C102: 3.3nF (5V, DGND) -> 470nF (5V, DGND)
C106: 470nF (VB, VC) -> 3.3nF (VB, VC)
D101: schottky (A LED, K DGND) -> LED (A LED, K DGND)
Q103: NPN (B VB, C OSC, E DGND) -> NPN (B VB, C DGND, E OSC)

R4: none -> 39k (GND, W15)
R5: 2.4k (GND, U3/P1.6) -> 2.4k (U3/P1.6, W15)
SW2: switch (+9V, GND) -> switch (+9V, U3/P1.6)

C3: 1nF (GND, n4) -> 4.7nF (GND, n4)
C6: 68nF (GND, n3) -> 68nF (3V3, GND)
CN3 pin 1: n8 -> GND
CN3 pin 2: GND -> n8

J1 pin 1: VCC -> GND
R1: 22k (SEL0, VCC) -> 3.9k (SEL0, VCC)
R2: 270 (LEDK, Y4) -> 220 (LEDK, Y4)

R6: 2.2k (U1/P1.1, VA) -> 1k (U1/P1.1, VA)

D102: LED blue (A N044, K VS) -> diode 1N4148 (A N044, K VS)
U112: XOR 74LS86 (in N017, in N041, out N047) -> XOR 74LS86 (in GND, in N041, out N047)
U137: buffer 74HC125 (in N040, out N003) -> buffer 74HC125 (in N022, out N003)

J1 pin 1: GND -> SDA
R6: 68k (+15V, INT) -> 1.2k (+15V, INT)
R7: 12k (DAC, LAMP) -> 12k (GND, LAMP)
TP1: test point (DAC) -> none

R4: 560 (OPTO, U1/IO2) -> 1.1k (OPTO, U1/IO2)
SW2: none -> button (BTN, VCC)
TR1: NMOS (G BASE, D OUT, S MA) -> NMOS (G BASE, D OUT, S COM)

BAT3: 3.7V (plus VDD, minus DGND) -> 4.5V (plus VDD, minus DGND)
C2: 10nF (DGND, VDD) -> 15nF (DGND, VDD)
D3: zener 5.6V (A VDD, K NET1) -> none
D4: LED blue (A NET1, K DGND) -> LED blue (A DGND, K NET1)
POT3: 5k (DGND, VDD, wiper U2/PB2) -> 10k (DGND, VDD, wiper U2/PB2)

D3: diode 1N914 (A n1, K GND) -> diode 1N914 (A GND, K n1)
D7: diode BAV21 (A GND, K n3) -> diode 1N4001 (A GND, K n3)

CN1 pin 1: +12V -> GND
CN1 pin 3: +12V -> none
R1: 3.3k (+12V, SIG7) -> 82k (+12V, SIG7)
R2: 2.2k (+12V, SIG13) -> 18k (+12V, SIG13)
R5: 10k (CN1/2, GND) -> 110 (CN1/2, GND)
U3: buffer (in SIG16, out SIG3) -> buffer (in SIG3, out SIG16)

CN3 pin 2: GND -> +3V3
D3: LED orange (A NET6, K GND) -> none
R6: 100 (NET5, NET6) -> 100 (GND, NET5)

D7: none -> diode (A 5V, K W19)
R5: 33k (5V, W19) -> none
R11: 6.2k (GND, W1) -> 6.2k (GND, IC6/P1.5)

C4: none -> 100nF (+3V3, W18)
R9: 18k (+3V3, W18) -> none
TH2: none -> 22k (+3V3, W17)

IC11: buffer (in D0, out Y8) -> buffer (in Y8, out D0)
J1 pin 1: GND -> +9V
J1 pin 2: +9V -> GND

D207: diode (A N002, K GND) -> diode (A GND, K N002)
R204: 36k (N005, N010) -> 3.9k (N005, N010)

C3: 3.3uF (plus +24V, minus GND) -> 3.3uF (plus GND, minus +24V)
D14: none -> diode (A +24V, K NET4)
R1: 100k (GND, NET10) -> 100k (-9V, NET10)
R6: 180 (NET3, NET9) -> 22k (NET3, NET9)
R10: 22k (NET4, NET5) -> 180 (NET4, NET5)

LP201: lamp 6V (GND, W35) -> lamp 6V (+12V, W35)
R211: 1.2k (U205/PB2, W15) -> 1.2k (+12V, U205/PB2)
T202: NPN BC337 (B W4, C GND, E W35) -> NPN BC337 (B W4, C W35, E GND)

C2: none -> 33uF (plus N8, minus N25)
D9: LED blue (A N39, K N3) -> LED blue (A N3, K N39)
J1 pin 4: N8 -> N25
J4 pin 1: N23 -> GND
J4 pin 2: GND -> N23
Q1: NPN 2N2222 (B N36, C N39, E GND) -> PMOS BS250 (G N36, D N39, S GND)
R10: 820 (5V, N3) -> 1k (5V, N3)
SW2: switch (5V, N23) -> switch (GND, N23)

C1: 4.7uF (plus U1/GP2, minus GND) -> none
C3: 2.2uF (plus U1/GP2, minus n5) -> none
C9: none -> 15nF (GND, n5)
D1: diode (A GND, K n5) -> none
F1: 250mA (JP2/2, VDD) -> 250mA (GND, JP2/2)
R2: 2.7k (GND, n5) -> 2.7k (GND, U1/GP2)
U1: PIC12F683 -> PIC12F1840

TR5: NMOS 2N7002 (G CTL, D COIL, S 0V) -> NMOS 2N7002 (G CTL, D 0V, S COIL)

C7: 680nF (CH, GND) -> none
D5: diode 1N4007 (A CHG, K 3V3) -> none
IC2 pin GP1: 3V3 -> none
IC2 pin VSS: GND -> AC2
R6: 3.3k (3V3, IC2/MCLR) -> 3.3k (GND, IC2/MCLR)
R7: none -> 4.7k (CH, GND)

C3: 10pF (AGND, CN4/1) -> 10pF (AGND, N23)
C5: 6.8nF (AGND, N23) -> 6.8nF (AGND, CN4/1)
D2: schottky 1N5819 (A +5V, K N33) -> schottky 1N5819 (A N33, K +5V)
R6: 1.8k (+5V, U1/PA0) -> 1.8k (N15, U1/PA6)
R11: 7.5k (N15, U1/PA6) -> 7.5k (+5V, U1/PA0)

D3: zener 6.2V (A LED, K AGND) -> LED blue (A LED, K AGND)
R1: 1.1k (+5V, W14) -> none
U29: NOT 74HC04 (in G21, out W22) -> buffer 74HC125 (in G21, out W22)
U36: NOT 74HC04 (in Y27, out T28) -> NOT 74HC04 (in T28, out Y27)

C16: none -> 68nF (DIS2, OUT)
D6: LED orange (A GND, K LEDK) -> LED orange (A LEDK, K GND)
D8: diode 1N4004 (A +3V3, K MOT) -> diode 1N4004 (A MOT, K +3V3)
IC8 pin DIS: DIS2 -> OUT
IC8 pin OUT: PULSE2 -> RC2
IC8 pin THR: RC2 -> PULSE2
──────────
ASSIGNMENT –
Which lines in the material contain the word "buffer"? Pull each of them out.

EXPECTED ANSWER –
U137: buffer 74HC125 (in N040, out N003) -> buffer 74HC125 (in N022, out N003)
U3: buffer (in SIG16, out SIG3) -> buffer (in SIG3, out SIG16)
IC11: buffer (in D0, out Y8) -> buffer (in Y8, out D0)
U29: NOT 74HC04 (in G21, out W22) -> buffer 74HC125 (in G21, out W22)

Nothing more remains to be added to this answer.